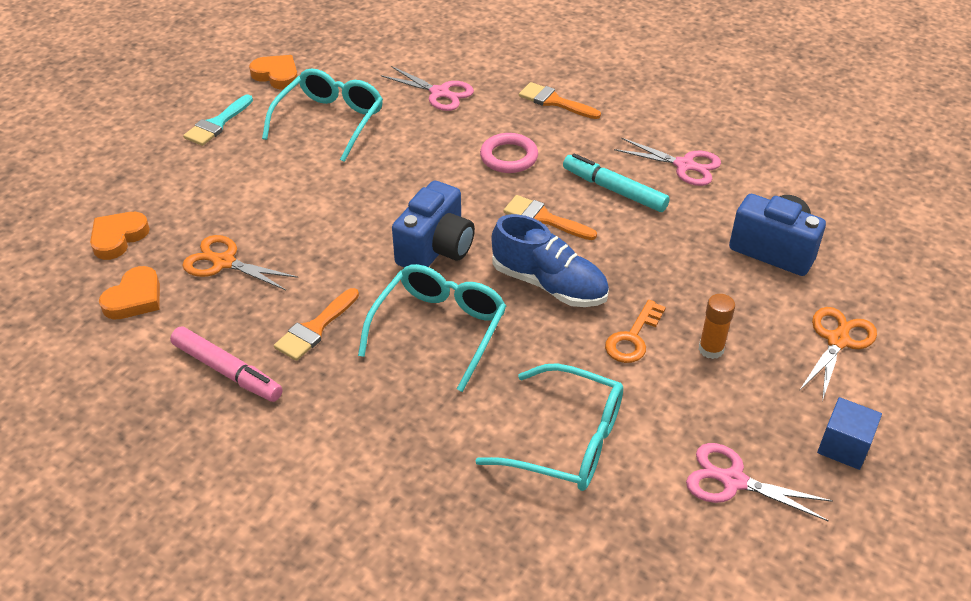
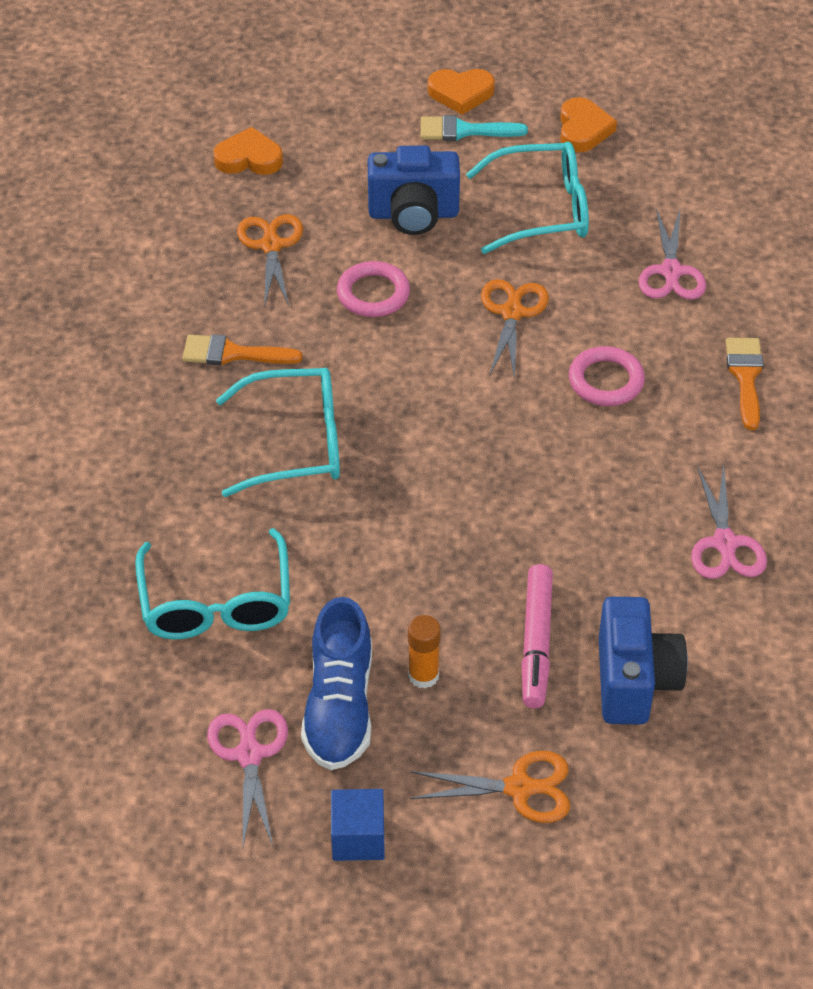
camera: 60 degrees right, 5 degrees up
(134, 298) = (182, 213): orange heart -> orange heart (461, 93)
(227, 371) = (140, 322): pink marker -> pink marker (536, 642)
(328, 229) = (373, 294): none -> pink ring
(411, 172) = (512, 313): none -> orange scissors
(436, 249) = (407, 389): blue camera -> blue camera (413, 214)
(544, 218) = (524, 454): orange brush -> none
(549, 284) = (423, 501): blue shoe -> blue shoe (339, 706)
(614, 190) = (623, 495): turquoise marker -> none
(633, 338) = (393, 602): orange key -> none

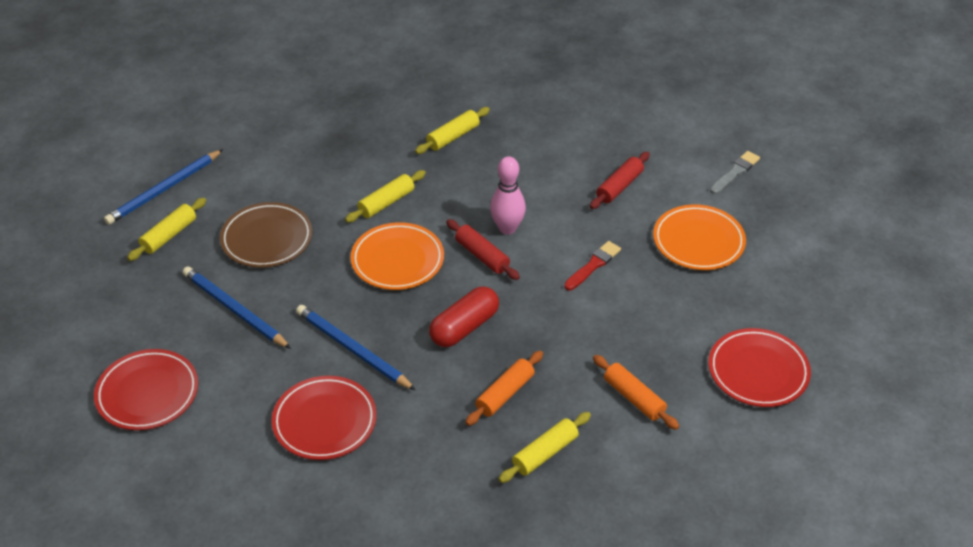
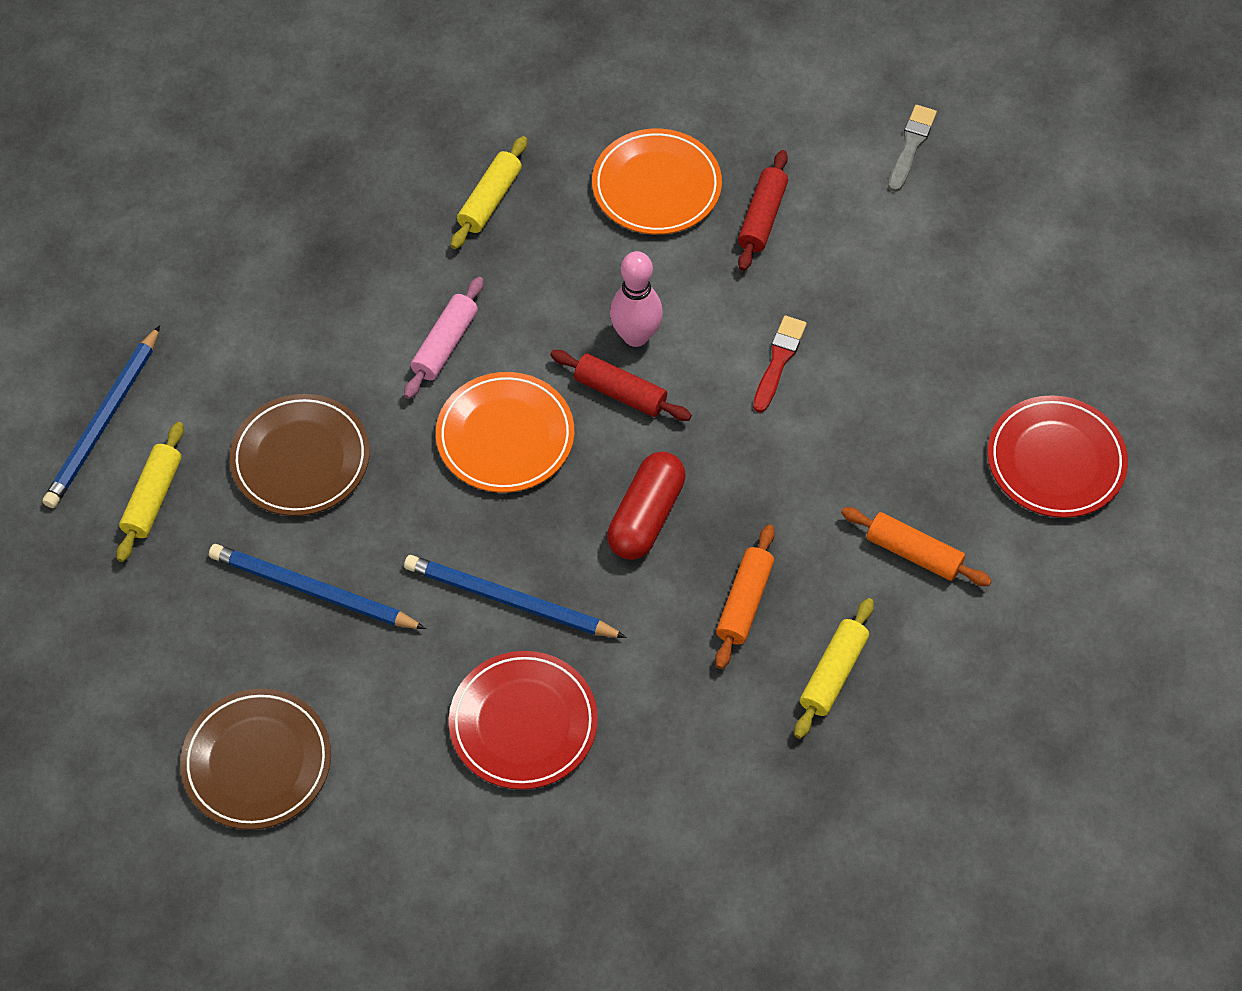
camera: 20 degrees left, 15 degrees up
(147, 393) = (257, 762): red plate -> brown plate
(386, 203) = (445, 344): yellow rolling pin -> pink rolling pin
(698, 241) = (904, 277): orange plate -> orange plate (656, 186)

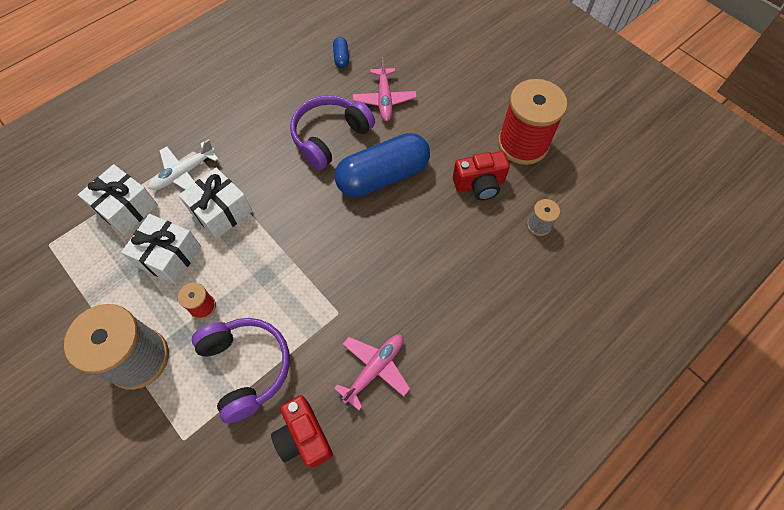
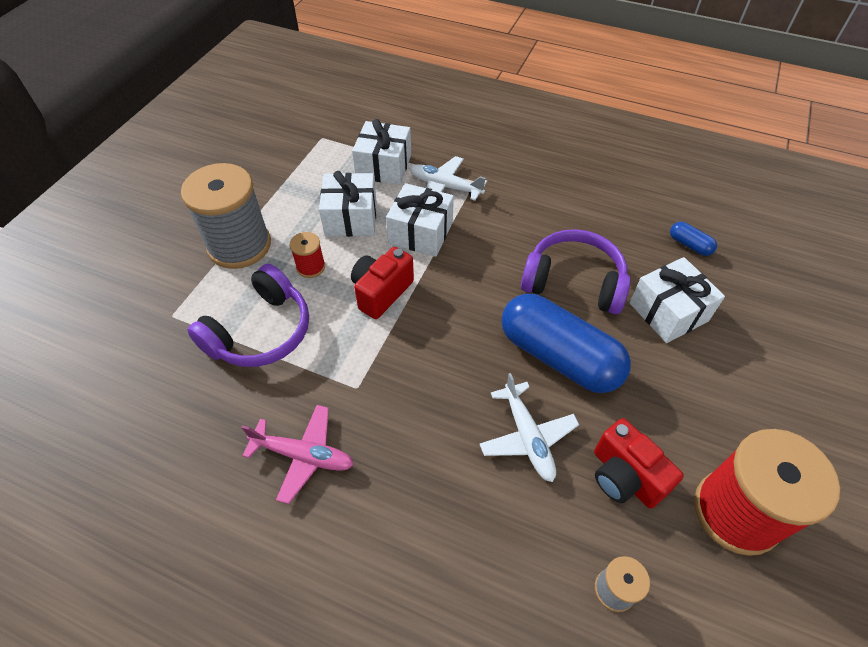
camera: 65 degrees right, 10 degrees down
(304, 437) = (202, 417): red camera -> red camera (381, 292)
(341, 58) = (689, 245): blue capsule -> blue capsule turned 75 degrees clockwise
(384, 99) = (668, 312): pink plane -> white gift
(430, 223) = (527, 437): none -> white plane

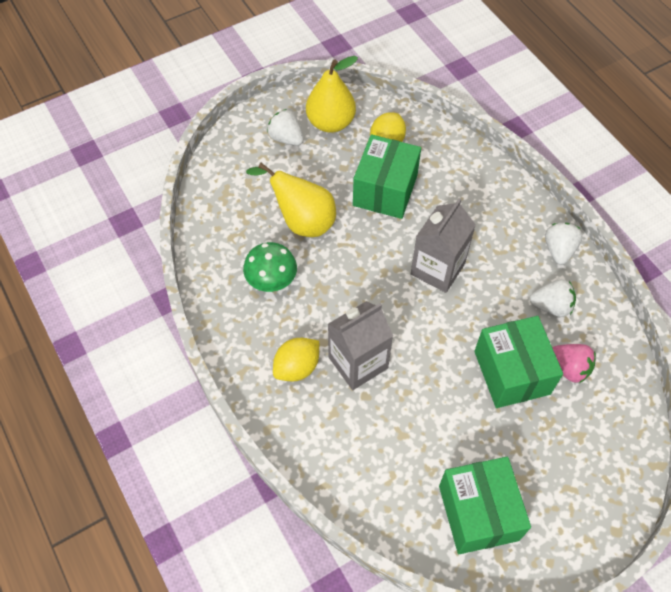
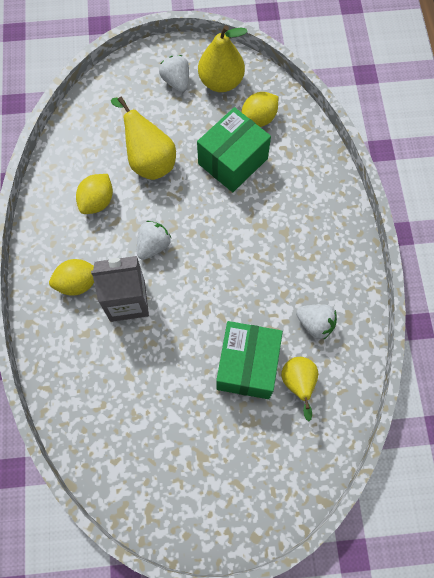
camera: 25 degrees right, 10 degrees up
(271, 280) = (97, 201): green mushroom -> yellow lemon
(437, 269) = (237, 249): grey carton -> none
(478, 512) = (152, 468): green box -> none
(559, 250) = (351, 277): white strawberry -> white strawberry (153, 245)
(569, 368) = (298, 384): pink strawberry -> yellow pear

§ WHAT THIS TASK INVOLVES
Would you copy out every line in the records that includes the string "none"?

§ RESULT OF THIS TASK
(328, 229) = (373, 294): none -> pink ring
(411, 172) = (512, 313): none -> orange scissors
(544, 218) = (524, 454): orange brush -> none
(614, 190) = (623, 495): turquoise marker -> none
(633, 338) = (393, 602): orange key -> none
(430, 223) = (527, 437): none -> white plane
(437, 269) = (237, 249): grey carton -> none
(478, 512) = (152, 468): green box -> none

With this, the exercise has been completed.